> [Try it] Only one stretch of the data below is wanted: the lines from the one with "(399, 165) = (379, 92): none" through the one with "(401, 346) = (471, 148): black", repeated exactly.

> [Source information]
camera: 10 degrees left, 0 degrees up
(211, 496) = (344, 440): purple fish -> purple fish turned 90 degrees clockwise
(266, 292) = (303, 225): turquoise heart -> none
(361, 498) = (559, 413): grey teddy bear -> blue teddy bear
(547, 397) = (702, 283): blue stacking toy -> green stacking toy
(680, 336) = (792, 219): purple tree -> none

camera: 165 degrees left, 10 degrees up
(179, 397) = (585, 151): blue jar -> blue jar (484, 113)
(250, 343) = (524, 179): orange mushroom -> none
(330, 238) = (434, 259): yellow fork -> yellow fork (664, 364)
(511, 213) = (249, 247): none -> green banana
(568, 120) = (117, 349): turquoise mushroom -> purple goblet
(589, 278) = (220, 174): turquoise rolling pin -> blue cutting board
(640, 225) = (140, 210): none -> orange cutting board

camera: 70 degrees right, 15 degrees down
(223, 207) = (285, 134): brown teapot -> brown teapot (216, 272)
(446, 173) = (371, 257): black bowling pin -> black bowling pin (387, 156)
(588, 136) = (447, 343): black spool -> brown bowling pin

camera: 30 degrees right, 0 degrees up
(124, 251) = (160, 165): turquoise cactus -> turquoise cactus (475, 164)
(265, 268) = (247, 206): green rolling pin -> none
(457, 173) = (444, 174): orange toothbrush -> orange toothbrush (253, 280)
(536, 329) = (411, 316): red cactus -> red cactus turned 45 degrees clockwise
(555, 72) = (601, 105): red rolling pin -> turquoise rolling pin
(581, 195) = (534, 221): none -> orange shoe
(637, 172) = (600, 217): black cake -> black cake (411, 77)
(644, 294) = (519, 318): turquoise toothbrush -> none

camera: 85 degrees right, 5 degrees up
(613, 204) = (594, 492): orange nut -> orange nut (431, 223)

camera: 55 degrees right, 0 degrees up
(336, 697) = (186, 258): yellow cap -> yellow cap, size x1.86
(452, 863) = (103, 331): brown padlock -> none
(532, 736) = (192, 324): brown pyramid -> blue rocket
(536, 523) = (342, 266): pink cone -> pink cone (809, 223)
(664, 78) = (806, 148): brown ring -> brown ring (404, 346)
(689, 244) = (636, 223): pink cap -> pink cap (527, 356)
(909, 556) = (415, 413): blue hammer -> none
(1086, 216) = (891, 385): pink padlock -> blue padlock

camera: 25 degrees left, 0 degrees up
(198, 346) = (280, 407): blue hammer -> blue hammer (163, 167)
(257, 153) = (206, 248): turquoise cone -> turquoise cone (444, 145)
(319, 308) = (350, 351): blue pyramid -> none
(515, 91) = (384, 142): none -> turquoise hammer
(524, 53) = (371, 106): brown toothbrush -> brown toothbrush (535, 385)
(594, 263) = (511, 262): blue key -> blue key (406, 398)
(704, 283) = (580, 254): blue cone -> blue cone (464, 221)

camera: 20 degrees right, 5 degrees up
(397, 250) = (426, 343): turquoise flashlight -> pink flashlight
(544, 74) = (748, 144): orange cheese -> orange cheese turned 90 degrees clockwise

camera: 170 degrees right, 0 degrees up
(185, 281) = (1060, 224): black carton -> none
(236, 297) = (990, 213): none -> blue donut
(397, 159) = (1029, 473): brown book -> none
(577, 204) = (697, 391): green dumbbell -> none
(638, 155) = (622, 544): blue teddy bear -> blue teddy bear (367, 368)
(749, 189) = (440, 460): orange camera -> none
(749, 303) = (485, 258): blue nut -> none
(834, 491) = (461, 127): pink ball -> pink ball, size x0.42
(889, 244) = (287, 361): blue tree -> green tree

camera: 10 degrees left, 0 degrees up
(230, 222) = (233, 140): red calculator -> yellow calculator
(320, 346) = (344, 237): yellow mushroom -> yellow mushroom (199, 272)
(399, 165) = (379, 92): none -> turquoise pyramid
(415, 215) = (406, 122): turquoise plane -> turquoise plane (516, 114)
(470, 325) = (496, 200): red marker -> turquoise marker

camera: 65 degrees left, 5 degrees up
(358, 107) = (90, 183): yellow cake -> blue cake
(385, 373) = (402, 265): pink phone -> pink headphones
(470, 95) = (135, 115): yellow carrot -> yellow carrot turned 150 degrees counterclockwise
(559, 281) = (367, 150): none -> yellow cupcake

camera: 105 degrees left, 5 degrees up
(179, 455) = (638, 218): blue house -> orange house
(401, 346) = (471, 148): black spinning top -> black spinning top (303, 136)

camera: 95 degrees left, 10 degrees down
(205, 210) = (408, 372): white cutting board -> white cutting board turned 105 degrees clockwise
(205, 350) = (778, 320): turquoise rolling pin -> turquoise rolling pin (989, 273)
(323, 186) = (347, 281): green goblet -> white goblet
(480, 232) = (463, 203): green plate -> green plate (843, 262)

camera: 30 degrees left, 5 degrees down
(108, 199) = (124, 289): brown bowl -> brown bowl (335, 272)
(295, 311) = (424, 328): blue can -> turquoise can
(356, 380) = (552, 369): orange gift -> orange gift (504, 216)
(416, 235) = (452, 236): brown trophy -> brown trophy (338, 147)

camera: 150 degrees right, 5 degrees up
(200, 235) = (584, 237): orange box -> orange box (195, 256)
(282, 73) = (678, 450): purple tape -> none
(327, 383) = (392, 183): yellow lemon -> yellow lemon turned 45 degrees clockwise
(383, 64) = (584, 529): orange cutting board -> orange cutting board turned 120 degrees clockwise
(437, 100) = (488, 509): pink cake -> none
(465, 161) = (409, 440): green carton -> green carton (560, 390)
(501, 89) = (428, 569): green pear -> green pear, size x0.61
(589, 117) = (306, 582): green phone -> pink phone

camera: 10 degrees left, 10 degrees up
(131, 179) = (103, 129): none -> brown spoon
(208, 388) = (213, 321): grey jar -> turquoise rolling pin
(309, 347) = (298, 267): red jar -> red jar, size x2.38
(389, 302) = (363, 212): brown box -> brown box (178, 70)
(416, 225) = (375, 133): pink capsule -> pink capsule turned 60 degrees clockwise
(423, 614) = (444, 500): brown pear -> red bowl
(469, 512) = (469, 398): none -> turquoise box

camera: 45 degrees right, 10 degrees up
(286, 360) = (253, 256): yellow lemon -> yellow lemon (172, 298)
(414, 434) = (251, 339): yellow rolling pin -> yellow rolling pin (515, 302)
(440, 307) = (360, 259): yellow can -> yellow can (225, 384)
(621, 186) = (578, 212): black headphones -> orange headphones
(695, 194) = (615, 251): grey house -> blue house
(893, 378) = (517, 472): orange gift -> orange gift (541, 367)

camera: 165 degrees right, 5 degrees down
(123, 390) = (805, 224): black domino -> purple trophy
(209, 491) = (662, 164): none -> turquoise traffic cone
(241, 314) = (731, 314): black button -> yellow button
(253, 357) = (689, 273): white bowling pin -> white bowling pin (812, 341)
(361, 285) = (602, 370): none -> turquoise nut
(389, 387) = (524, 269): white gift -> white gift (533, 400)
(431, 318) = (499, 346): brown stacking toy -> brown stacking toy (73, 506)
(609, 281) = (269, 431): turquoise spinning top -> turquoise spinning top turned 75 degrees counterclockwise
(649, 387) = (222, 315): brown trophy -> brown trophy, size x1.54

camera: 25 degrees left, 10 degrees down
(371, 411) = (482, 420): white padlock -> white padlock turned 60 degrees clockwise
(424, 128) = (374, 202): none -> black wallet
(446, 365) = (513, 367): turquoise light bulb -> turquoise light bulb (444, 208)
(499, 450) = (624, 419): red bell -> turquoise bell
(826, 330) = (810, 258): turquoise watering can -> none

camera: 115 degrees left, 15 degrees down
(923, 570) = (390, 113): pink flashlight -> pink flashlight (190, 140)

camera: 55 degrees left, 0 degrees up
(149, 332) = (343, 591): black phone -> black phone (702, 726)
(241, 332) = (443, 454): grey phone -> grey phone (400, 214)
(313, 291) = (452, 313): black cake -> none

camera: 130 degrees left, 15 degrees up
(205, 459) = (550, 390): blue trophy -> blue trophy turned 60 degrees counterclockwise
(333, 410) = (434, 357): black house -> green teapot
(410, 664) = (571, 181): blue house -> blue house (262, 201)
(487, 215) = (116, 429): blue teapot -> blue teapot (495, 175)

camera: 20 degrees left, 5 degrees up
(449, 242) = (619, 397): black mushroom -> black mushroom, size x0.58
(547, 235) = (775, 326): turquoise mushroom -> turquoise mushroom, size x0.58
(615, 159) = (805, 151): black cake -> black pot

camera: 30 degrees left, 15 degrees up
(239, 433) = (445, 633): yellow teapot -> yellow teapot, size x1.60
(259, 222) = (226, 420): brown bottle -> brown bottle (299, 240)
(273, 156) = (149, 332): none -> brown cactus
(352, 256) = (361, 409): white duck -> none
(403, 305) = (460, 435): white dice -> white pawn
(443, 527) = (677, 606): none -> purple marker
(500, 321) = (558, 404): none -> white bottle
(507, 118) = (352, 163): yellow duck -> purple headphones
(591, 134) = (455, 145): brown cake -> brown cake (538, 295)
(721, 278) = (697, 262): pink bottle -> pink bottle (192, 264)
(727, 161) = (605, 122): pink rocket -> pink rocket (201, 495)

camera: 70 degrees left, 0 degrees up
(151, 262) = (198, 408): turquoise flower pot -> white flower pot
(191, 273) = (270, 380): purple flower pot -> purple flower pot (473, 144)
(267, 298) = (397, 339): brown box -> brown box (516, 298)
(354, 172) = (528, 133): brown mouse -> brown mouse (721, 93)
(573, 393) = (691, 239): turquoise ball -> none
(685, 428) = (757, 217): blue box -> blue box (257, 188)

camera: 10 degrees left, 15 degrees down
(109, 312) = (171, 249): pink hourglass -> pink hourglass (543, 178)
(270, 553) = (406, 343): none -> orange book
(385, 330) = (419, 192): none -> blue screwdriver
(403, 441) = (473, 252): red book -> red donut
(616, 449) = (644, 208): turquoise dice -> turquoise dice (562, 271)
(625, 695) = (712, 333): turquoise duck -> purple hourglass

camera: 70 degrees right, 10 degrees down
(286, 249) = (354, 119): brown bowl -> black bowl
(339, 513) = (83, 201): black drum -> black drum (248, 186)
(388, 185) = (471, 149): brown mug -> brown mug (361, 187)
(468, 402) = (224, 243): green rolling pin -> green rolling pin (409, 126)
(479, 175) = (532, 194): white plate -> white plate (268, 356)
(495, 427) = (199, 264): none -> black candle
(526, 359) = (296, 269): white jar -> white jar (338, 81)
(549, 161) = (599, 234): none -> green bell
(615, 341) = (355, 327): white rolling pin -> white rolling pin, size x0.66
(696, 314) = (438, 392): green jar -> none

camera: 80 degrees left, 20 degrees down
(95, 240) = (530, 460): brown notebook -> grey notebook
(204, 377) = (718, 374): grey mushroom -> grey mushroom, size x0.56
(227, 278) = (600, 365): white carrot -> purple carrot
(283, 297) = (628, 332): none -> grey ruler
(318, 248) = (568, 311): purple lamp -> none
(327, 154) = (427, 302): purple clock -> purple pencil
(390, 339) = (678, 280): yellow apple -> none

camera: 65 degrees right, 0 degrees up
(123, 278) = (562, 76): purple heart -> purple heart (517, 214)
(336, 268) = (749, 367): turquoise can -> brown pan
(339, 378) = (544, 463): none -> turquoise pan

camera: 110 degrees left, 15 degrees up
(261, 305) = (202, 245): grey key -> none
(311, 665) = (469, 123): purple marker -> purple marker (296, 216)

> [Solution for this problem]
(399, 165) = (379, 92): none -> turquoise pyramid
(415, 215) = (406, 122): turquoise plane -> turquoise plane (516, 114)
(470, 325) = (496, 200): red marker -> turquoise marker

camera: 65 degrees left, 5 degrees up
(358, 107) = (90, 183): yellow cake -> blue cake
(385, 373) = (402, 265): pink phone -> pink headphones
(470, 95) = (135, 115): yellow carrot -> yellow carrot turned 150 degrees counterclockwise
(559, 281) = (367, 150): none -> yellow cupcake

camera: 105 degrees left, 5 degrees up
(179, 455) = (638, 218): blue house -> orange house
(401, 346) = (471, 148): black spinning top -> black spinning top (303, 136)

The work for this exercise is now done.